ASSIGNED TASK — Return only the number of lines in the data below where the word "clock" appears.

● ● ● ● ●

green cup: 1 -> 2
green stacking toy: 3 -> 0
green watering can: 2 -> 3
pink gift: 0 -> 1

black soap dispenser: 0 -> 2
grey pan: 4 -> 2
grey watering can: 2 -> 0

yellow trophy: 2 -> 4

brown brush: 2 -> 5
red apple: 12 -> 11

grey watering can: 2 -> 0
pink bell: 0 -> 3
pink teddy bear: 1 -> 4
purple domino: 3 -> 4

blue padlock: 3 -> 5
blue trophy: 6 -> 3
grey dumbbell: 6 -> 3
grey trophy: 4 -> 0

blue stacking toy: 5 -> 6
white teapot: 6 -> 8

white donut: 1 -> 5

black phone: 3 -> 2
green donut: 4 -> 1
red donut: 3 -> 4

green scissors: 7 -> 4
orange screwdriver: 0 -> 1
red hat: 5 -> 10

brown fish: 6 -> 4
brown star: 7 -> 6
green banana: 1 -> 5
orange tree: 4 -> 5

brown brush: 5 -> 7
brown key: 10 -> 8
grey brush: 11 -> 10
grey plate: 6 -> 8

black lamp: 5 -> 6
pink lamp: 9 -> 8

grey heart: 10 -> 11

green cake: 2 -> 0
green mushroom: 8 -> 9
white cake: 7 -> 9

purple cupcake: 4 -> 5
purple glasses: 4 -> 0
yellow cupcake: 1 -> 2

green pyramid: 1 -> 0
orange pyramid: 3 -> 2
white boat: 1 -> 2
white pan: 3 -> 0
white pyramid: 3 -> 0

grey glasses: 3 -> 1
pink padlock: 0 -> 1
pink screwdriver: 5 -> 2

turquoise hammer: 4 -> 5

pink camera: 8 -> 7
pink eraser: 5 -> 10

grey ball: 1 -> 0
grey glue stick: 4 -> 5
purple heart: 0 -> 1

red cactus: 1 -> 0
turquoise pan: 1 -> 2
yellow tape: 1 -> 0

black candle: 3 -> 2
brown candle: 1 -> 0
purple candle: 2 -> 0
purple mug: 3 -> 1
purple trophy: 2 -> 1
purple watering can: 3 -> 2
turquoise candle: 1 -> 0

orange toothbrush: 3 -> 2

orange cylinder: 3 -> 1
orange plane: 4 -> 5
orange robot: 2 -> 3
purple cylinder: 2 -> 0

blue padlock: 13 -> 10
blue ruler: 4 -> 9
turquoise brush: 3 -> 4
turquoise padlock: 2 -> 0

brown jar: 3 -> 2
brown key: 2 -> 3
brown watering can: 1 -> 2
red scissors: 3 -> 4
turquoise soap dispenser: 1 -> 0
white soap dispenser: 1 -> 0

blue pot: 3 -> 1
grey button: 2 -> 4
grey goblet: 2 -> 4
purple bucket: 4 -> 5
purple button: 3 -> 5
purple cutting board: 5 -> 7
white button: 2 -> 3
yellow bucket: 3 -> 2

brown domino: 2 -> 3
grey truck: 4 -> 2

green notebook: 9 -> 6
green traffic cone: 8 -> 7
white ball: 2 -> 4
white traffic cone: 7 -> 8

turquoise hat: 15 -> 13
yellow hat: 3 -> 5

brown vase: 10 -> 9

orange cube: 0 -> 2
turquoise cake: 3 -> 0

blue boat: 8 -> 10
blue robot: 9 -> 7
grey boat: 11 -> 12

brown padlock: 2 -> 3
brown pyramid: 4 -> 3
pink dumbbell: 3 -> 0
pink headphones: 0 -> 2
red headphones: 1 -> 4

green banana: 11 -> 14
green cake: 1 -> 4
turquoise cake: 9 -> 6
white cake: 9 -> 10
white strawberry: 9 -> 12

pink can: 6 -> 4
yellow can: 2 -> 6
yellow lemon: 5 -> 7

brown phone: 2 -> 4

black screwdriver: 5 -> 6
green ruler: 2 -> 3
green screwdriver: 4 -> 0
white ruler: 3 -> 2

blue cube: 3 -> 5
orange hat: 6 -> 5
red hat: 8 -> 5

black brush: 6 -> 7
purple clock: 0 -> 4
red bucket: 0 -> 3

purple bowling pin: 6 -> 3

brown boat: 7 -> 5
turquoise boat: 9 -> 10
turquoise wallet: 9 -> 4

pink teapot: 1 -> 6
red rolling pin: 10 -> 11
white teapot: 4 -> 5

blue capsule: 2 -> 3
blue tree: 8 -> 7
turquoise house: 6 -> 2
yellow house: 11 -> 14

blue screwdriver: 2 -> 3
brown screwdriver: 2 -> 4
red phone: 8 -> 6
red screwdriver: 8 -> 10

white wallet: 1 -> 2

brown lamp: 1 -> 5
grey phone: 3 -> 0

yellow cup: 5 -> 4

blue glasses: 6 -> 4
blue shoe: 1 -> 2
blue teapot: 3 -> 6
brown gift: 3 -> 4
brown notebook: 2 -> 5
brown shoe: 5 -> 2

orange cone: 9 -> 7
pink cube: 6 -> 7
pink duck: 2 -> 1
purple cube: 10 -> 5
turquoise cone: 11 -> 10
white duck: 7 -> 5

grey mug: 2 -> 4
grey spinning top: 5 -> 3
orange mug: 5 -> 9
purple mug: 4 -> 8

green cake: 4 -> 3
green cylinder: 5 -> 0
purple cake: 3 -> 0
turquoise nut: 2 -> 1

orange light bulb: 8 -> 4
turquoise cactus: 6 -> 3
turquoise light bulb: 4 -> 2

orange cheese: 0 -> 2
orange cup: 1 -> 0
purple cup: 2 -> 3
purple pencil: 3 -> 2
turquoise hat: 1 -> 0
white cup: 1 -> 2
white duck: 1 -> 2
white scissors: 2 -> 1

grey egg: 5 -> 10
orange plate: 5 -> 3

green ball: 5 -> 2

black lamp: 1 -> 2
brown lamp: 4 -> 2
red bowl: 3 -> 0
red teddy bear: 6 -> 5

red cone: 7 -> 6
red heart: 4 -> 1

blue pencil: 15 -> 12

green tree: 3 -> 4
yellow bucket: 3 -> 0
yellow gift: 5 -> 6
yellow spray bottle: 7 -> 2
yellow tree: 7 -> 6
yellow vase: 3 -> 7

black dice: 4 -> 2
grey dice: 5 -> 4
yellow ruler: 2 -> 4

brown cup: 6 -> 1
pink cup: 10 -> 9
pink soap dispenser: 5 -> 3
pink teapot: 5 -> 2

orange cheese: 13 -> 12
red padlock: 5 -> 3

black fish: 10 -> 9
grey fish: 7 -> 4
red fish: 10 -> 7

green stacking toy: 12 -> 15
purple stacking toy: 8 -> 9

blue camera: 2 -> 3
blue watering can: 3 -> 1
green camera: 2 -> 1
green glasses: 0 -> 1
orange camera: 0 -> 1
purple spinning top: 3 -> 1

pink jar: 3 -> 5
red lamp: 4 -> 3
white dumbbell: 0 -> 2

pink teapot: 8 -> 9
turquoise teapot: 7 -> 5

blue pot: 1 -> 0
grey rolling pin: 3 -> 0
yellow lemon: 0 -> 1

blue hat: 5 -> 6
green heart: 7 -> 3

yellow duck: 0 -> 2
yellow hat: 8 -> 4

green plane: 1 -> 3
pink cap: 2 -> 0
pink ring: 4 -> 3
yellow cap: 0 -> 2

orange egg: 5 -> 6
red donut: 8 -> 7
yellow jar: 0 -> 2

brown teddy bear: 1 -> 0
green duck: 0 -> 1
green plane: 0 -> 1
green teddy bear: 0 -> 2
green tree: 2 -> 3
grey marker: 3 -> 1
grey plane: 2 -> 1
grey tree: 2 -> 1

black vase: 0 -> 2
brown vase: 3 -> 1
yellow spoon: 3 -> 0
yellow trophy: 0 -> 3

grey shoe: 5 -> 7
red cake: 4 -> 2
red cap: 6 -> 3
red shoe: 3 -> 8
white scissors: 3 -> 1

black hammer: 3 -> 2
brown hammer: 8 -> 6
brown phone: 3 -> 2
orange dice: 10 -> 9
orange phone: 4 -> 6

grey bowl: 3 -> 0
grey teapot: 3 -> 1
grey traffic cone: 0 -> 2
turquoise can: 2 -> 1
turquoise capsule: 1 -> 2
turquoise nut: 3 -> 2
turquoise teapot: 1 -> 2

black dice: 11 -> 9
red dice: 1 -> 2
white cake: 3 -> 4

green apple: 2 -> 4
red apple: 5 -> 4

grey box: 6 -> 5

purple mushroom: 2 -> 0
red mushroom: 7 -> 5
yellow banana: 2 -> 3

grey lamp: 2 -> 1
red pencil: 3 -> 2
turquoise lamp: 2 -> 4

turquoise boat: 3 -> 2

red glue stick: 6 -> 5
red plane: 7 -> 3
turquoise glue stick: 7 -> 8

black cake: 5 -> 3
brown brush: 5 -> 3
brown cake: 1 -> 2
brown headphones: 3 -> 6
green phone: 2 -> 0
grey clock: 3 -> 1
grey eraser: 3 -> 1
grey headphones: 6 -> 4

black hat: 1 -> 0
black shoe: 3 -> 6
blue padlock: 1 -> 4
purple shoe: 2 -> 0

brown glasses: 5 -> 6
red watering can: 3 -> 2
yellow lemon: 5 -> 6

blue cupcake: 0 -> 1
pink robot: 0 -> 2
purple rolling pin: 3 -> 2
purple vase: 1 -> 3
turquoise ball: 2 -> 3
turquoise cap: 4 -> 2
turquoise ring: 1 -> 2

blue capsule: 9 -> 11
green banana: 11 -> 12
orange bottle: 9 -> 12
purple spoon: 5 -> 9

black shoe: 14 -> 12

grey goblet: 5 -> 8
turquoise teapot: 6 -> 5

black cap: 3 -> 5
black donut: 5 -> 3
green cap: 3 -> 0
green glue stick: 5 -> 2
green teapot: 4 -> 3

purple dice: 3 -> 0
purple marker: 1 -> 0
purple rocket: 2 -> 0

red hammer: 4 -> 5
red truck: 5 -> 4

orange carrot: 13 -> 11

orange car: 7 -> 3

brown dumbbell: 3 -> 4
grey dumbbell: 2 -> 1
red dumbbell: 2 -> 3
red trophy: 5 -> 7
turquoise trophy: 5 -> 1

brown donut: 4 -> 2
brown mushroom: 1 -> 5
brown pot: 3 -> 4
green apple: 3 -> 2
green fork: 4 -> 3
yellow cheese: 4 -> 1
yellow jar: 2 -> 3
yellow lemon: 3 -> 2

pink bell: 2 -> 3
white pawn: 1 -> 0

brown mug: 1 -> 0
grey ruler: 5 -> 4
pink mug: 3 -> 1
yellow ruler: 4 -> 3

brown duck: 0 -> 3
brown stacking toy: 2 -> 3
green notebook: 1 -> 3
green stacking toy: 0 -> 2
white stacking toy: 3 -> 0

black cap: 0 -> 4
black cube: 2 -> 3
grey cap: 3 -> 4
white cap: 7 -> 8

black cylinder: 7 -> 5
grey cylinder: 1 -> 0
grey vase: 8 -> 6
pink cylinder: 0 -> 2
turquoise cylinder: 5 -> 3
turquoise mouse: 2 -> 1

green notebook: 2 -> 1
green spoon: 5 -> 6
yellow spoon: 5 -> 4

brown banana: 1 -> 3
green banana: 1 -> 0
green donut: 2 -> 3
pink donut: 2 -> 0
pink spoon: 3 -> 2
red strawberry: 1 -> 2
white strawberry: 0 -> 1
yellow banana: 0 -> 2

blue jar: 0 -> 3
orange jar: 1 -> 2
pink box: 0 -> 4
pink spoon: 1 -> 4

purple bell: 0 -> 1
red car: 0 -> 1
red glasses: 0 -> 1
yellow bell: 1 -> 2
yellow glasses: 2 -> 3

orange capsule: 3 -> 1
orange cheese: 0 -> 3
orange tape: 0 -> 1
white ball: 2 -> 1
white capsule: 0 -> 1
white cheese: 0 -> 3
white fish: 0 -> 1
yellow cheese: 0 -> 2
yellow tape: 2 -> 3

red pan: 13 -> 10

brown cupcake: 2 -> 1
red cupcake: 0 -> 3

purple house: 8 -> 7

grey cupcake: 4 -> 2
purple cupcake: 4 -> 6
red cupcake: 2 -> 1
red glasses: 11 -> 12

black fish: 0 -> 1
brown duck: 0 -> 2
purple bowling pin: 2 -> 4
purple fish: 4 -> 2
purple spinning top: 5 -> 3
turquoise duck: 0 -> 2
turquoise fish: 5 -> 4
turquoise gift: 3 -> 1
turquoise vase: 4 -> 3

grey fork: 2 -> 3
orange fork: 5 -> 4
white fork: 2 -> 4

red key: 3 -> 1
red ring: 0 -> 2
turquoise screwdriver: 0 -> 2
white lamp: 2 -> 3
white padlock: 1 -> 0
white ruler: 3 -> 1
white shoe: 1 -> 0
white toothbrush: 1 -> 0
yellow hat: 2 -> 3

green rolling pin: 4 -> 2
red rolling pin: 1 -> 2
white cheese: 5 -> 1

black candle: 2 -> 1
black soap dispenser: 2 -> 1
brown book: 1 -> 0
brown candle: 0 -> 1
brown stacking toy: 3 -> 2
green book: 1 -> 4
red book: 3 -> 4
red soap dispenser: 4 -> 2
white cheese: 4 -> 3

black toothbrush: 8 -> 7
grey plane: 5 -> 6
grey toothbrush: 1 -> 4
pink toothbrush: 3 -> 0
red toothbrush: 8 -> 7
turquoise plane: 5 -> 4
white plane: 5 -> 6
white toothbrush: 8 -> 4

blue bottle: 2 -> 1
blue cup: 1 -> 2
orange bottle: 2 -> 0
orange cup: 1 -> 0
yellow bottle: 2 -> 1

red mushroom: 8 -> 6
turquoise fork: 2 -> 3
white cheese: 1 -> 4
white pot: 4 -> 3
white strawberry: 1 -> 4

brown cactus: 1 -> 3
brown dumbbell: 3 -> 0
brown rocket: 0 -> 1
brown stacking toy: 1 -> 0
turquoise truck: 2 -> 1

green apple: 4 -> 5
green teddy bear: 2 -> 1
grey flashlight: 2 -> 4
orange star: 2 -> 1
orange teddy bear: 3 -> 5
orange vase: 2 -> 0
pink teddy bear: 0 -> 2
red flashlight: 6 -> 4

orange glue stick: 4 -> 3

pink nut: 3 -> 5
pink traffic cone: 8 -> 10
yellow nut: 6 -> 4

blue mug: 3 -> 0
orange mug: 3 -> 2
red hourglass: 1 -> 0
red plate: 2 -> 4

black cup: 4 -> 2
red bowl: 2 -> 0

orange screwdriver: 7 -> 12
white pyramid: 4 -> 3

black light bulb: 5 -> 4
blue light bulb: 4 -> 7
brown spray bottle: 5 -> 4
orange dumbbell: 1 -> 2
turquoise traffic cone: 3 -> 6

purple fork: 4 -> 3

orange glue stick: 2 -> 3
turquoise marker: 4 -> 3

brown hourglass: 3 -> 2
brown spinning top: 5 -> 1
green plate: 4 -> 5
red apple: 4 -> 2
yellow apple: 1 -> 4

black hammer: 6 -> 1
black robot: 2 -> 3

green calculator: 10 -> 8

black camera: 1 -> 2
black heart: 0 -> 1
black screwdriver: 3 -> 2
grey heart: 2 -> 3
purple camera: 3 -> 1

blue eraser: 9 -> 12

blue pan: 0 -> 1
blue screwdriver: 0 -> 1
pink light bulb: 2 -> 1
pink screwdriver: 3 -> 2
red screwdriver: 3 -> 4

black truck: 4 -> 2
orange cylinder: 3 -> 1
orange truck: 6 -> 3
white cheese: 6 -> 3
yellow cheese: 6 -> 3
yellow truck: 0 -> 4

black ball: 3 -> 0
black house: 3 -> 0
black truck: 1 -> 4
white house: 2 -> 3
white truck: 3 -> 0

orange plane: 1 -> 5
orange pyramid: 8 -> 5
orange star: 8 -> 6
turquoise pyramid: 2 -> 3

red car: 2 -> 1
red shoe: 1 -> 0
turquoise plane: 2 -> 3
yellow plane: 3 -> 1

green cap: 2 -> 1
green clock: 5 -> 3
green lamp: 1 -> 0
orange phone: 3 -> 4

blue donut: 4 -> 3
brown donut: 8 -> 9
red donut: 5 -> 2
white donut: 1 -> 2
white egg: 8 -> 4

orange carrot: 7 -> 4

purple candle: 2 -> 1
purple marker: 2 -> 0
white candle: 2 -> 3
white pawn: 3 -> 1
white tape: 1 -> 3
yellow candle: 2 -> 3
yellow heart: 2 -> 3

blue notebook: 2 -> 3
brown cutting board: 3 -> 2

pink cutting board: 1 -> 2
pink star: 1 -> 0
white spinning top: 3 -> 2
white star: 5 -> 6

● ● ● ● ●

YOUR SOLUTION — 3